Segment Open
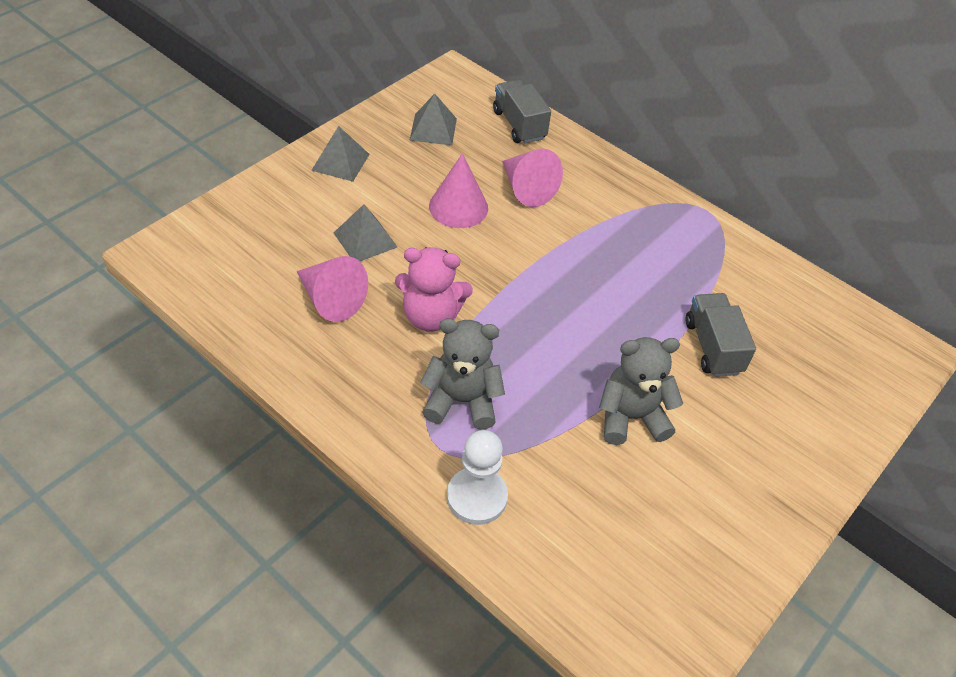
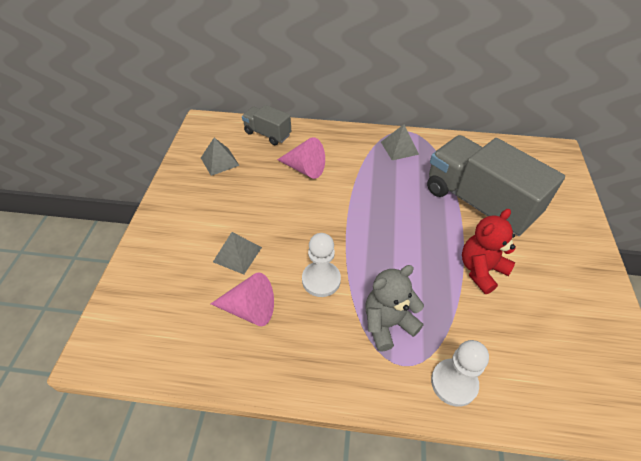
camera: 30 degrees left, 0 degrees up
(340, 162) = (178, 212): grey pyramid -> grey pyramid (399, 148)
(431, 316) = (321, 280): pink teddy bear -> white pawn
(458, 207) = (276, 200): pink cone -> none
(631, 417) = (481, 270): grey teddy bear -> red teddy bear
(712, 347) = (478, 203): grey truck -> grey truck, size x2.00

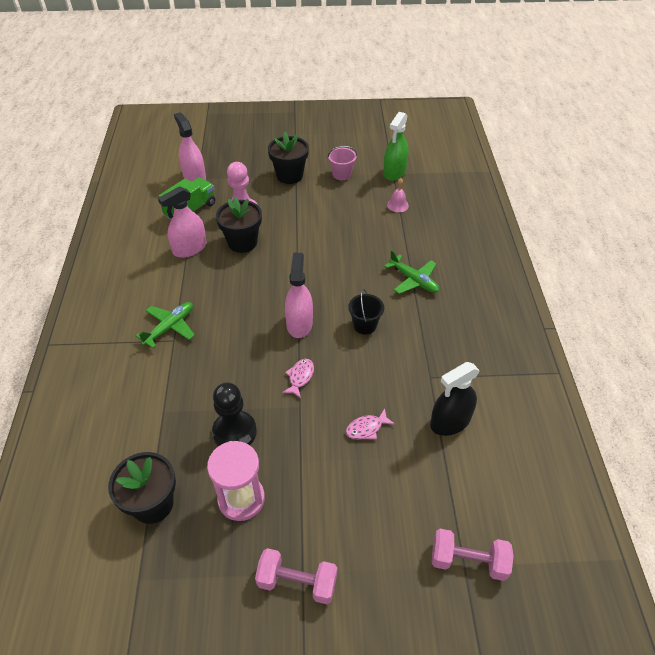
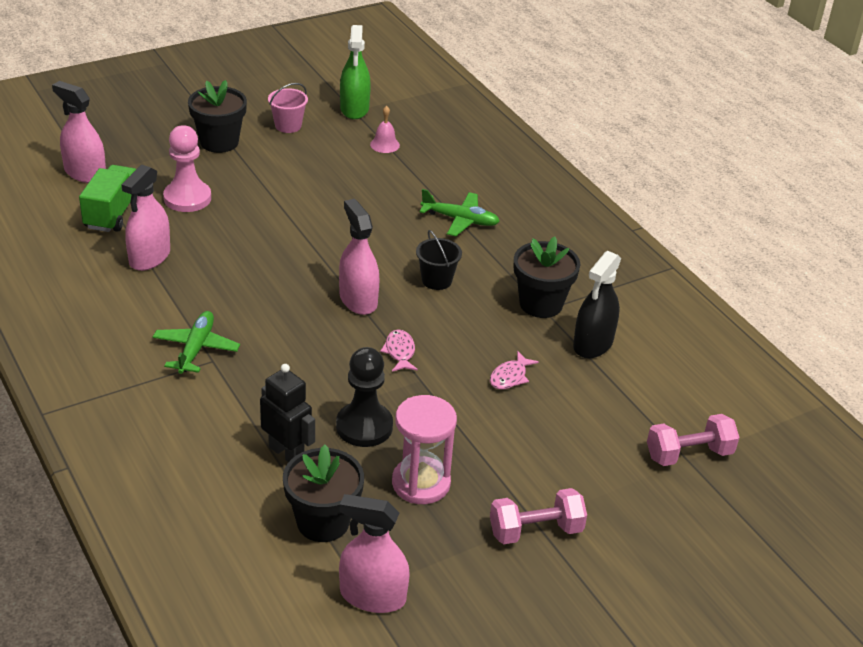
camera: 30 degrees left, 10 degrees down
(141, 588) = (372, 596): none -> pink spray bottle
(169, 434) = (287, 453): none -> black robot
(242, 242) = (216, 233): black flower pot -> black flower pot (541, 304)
Segment Closed
Segment Open
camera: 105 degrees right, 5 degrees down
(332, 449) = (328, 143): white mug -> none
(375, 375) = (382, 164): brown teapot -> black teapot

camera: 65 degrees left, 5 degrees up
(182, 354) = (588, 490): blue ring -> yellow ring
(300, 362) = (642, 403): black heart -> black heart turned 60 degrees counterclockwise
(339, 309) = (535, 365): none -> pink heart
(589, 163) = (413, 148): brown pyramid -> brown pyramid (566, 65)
Segment Closed
Segment Open
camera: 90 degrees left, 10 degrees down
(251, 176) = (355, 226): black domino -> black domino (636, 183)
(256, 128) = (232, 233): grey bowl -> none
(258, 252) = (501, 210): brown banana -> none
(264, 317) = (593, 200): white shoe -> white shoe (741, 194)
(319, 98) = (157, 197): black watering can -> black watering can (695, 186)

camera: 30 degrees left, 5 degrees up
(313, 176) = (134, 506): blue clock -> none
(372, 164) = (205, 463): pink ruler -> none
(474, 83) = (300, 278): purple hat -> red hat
Segment Closed
**WORK REQUIRED**: Copy out every line in the entries above that holds "pink".

**ANSWER SPACE**:
(431, 316) = (321, 280): pink teddy bear -> white pawn
(458, 207) = (276, 200): pink cone -> none
(141, 588) = (372, 596): none -> pink spray bottle
(339, 309) = (535, 365): none -> pink heart
(372, 164) = (205, 463): pink ruler -> none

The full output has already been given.